((

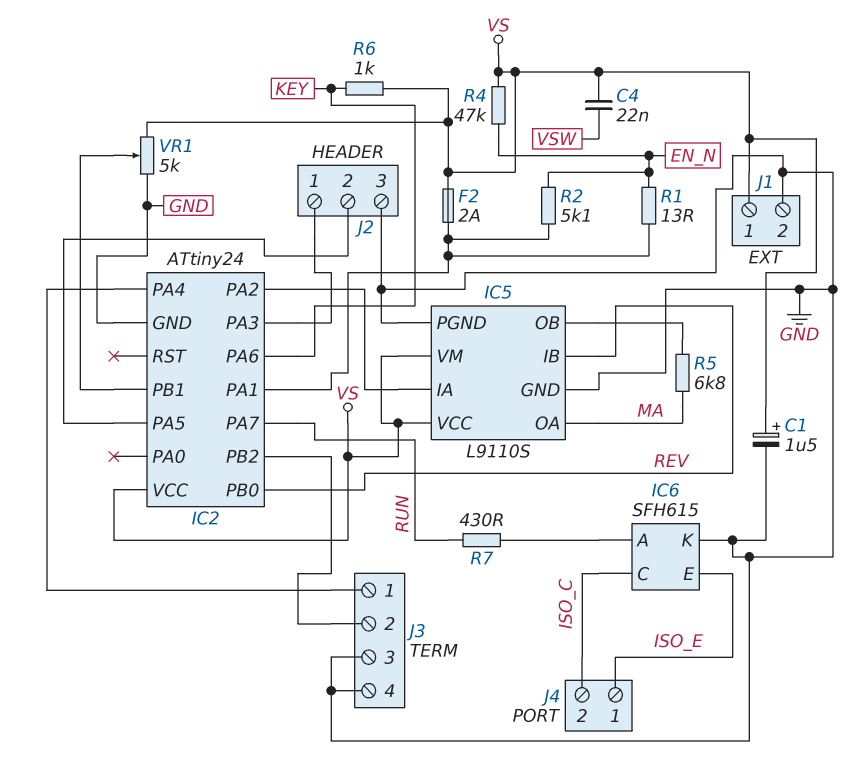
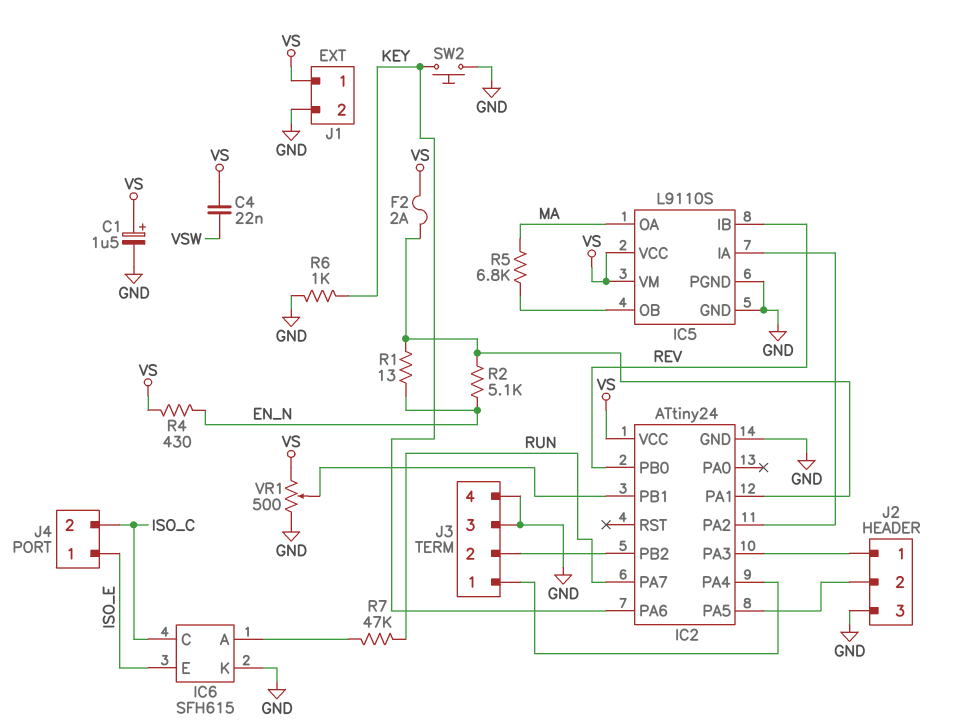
R4: 47k (EN_N, VS) -> 430 (EN_N, VS)
R6: 1k (KEY, VS) -> 1k (GND, KEY)
R7: 430 (IC6/A, RUN) -> 47k (IC6/A, RUN)
SW2: none -> button (GND, KEY)
VR1: 5k (GND, VS, wiper IC2/PB1) -> 500 (GND, VS, wiper IC2/PB1)

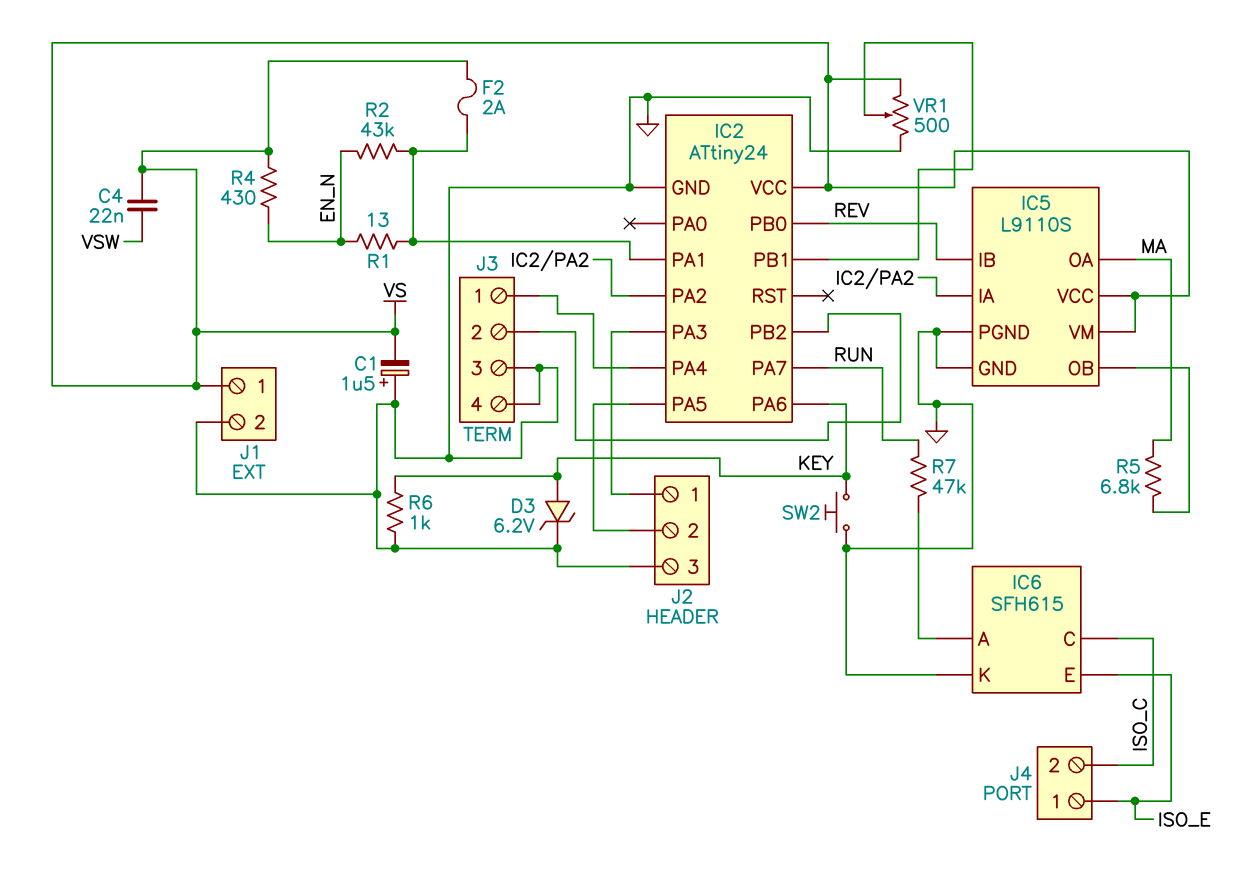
C1: 1.5uF (plus VS, minus GND) -> 1.5uF (plus GND, minus VS)
D3: none -> zener 6.2V (A KEY, K GND)
R2: 5.1k (EN_N, IC2/PA1) -> 43k (EN_N, IC2/PA1)

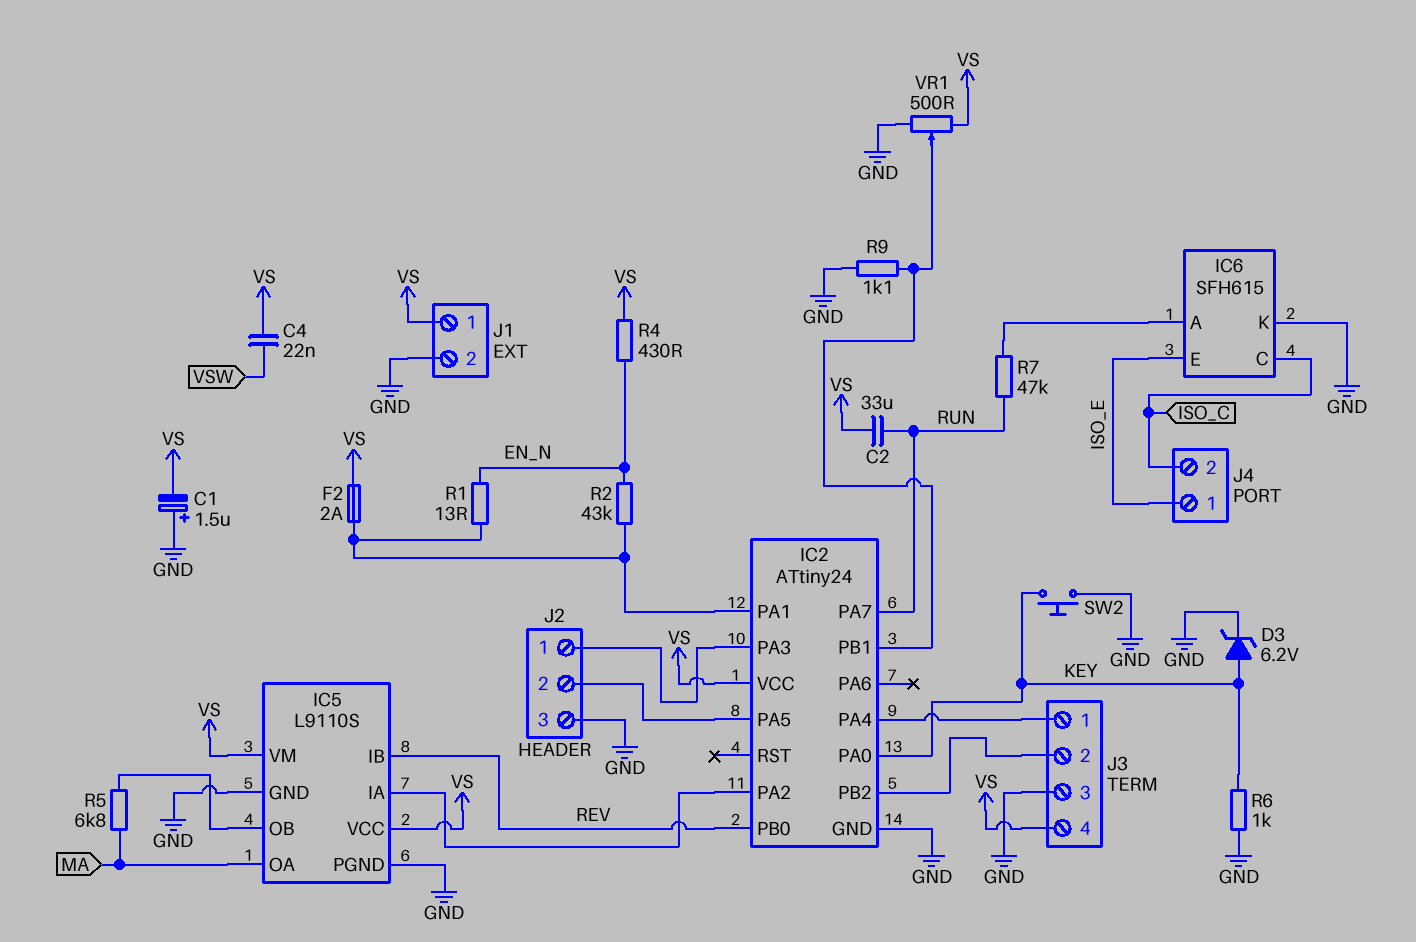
C2: none -> 33uF (RUN, VS)
IC2 pin PA0: none -> KEY
IC2 pin PA6: KEY -> none
J3 pin 4: GND -> VS
R9: none -> 1.1k (GND, IC2/PB1)

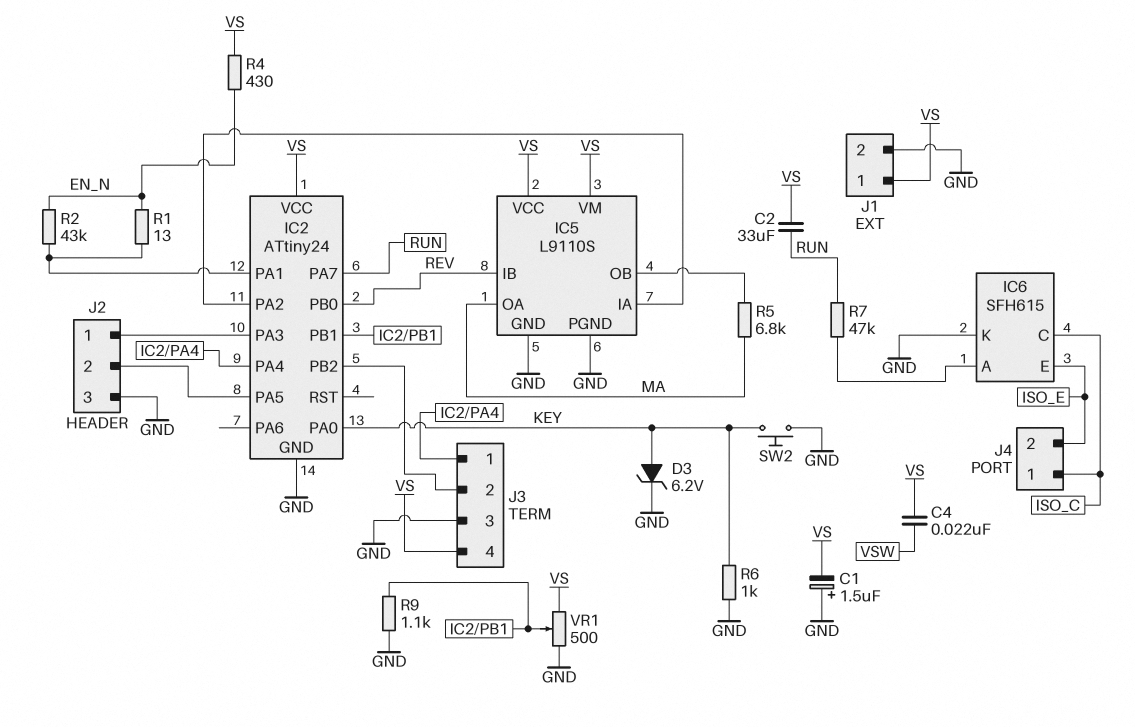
F2: 2A (IC2/PA1, VS) -> none
J4 pin 1: ISO_E -> ISO_C
J4 pin 2: ISO_C -> ISO_E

))

[Aim of the exercise]
Print the listing word for word but skip its pictures.

[Answer for this exercise]
R4: 47k (EN_N, VS) -> 430 (EN_N, VS)
R6: 1k (KEY, VS) -> 1k (GND, KEY)
R7: 430 (IC6/A, RUN) -> 47k (IC6/A, RUN)
SW2: none -> button (GND, KEY)
VR1: 5k (GND, VS, wiper IC2/PB1) -> 500 (GND, VS, wiper IC2/PB1)

C1: 1.5uF (plus VS, minus GND) -> 1.5uF (plus GND, minus VS)
D3: none -> zener 6.2V (A KEY, K GND)
R2: 5.1k (EN_N, IC2/PA1) -> 43k (EN_N, IC2/PA1)

C2: none -> 33uF (RUN, VS)
IC2 pin PA0: none -> KEY
IC2 pin PA6: KEY -> none
J3 pin 4: GND -> VS
R9: none -> 1.1k (GND, IC2/PB1)

F2: 2A (IC2/PA1, VS) -> none
J4 pin 1: ISO_E -> ISO_C
J4 pin 2: ISO_C -> ISO_E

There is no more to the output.